● SOURCE MATERIAL:
%%

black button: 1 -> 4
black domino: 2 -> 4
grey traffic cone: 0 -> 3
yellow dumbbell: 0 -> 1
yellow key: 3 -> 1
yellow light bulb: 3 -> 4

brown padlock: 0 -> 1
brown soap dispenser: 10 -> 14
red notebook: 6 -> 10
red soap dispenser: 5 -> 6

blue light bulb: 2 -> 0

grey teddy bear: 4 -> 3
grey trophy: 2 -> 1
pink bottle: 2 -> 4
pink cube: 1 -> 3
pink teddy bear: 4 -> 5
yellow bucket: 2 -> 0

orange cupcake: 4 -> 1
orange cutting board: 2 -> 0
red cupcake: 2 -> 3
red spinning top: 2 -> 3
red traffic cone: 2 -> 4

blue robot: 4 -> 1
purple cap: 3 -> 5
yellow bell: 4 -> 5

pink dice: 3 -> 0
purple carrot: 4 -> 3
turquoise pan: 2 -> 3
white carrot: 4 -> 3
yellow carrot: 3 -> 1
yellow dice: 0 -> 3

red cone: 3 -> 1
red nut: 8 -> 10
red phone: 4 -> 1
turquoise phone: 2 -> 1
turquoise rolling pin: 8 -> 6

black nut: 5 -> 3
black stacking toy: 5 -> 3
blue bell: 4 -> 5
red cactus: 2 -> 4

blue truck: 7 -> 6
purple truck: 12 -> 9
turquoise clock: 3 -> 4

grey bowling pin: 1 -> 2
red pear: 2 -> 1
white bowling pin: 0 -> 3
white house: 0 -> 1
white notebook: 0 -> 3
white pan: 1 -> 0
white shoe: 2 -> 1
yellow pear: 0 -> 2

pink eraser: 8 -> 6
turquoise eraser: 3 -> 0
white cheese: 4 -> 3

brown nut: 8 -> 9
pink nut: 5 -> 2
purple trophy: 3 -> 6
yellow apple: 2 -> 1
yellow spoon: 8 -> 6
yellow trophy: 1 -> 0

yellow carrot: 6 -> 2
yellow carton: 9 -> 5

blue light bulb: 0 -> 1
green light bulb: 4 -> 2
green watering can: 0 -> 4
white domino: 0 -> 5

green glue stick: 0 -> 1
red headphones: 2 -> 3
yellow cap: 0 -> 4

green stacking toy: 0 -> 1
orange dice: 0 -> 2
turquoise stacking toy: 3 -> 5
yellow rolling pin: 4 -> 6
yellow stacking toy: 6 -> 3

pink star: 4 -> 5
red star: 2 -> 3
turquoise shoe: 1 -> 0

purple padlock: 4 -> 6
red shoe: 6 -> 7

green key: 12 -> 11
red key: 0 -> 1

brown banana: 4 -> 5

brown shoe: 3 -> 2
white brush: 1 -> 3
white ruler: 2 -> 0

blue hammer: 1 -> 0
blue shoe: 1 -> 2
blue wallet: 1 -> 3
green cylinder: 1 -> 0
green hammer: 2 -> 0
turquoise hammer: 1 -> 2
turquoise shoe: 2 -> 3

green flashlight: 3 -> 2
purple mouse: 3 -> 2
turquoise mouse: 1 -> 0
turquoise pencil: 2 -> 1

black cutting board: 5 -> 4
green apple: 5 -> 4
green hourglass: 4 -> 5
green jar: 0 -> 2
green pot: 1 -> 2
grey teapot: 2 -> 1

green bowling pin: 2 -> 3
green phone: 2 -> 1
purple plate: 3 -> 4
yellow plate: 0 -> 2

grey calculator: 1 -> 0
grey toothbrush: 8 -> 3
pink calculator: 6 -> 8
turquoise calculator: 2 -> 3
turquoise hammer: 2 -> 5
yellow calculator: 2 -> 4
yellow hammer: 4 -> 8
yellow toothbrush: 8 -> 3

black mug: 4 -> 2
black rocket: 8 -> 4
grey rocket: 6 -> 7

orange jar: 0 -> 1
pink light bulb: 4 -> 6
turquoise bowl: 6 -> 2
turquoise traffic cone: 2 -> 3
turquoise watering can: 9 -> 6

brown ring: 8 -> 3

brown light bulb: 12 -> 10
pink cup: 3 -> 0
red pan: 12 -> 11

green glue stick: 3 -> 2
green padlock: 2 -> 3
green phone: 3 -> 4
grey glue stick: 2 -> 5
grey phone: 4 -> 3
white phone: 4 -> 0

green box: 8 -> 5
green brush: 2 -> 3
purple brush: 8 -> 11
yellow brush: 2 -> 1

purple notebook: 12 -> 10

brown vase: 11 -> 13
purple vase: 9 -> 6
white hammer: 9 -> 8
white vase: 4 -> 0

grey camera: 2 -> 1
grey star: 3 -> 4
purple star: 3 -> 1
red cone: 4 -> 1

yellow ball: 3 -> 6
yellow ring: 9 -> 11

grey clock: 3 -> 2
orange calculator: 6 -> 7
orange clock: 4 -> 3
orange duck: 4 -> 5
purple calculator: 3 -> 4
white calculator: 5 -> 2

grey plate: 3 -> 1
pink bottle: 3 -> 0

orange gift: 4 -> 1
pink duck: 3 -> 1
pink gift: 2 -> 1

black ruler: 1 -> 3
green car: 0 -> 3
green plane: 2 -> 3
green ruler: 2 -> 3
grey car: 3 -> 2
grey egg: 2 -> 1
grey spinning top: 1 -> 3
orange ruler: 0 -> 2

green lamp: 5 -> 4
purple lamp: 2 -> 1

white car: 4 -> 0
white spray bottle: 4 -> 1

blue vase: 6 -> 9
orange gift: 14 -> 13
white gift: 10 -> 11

%%

The entries above need to be repeated in full, exactly as written.

black button: 1 -> 4
black domino: 2 -> 4
grey traffic cone: 0 -> 3
yellow dumbbell: 0 -> 1
yellow key: 3 -> 1
yellow light bulb: 3 -> 4

brown padlock: 0 -> 1
brown soap dispenser: 10 -> 14
red notebook: 6 -> 10
red soap dispenser: 5 -> 6

blue light bulb: 2 -> 0

grey teddy bear: 4 -> 3
grey trophy: 2 -> 1
pink bottle: 2 -> 4
pink cube: 1 -> 3
pink teddy bear: 4 -> 5
yellow bucket: 2 -> 0

orange cupcake: 4 -> 1
orange cutting board: 2 -> 0
red cupcake: 2 -> 3
red spinning top: 2 -> 3
red traffic cone: 2 -> 4

blue robot: 4 -> 1
purple cap: 3 -> 5
yellow bell: 4 -> 5

pink dice: 3 -> 0
purple carrot: 4 -> 3
turquoise pan: 2 -> 3
white carrot: 4 -> 3
yellow carrot: 3 -> 1
yellow dice: 0 -> 3

red cone: 3 -> 1
red nut: 8 -> 10
red phone: 4 -> 1
turquoise phone: 2 -> 1
turquoise rolling pin: 8 -> 6

black nut: 5 -> 3
black stacking toy: 5 -> 3
blue bell: 4 -> 5
red cactus: 2 -> 4

blue truck: 7 -> 6
purple truck: 12 -> 9
turquoise clock: 3 -> 4

grey bowling pin: 1 -> 2
red pear: 2 -> 1
white bowling pin: 0 -> 3
white house: 0 -> 1
white notebook: 0 -> 3
white pan: 1 -> 0
white shoe: 2 -> 1
yellow pear: 0 -> 2

pink eraser: 8 -> 6
turquoise eraser: 3 -> 0
white cheese: 4 -> 3

brown nut: 8 -> 9
pink nut: 5 -> 2
purple trophy: 3 -> 6
yellow apple: 2 -> 1
yellow spoon: 8 -> 6
yellow trophy: 1 -> 0

yellow carrot: 6 -> 2
yellow carton: 9 -> 5

blue light bulb: 0 -> 1
green light bulb: 4 -> 2
green watering can: 0 -> 4
white domino: 0 -> 5

green glue stick: 0 -> 1
red headphones: 2 -> 3
yellow cap: 0 -> 4

green stacking toy: 0 -> 1
orange dice: 0 -> 2
turquoise stacking toy: 3 -> 5
yellow rolling pin: 4 -> 6
yellow stacking toy: 6 -> 3

pink star: 4 -> 5
red star: 2 -> 3
turquoise shoe: 1 -> 0

purple padlock: 4 -> 6
red shoe: 6 -> 7

green key: 12 -> 11
red key: 0 -> 1

brown banana: 4 -> 5

brown shoe: 3 -> 2
white brush: 1 -> 3
white ruler: 2 -> 0

blue hammer: 1 -> 0
blue shoe: 1 -> 2
blue wallet: 1 -> 3
green cylinder: 1 -> 0
green hammer: 2 -> 0
turquoise hammer: 1 -> 2
turquoise shoe: 2 -> 3

green flashlight: 3 -> 2
purple mouse: 3 -> 2
turquoise mouse: 1 -> 0
turquoise pencil: 2 -> 1

black cutting board: 5 -> 4
green apple: 5 -> 4
green hourglass: 4 -> 5
green jar: 0 -> 2
green pot: 1 -> 2
grey teapot: 2 -> 1

green bowling pin: 2 -> 3
green phone: 2 -> 1
purple plate: 3 -> 4
yellow plate: 0 -> 2

grey calculator: 1 -> 0
grey toothbrush: 8 -> 3
pink calculator: 6 -> 8
turquoise calculator: 2 -> 3
turquoise hammer: 2 -> 5
yellow calculator: 2 -> 4
yellow hammer: 4 -> 8
yellow toothbrush: 8 -> 3

black mug: 4 -> 2
black rocket: 8 -> 4
grey rocket: 6 -> 7

orange jar: 0 -> 1
pink light bulb: 4 -> 6
turquoise bowl: 6 -> 2
turquoise traffic cone: 2 -> 3
turquoise watering can: 9 -> 6

brown ring: 8 -> 3

brown light bulb: 12 -> 10
pink cup: 3 -> 0
red pan: 12 -> 11

green glue stick: 3 -> 2
green padlock: 2 -> 3
green phone: 3 -> 4
grey glue stick: 2 -> 5
grey phone: 4 -> 3
white phone: 4 -> 0

green box: 8 -> 5
green brush: 2 -> 3
purple brush: 8 -> 11
yellow brush: 2 -> 1

purple notebook: 12 -> 10

brown vase: 11 -> 13
purple vase: 9 -> 6
white hammer: 9 -> 8
white vase: 4 -> 0

grey camera: 2 -> 1
grey star: 3 -> 4
purple star: 3 -> 1
red cone: 4 -> 1

yellow ball: 3 -> 6
yellow ring: 9 -> 11

grey clock: 3 -> 2
orange calculator: 6 -> 7
orange clock: 4 -> 3
orange duck: 4 -> 5
purple calculator: 3 -> 4
white calculator: 5 -> 2

grey plate: 3 -> 1
pink bottle: 3 -> 0

orange gift: 4 -> 1
pink duck: 3 -> 1
pink gift: 2 -> 1

black ruler: 1 -> 3
green car: 0 -> 3
green plane: 2 -> 3
green ruler: 2 -> 3
grey car: 3 -> 2
grey egg: 2 -> 1
grey spinning top: 1 -> 3
orange ruler: 0 -> 2

green lamp: 5 -> 4
purple lamp: 2 -> 1

white car: 4 -> 0
white spray bottle: 4 -> 1

blue vase: 6 -> 9
orange gift: 14 -> 13
white gift: 10 -> 11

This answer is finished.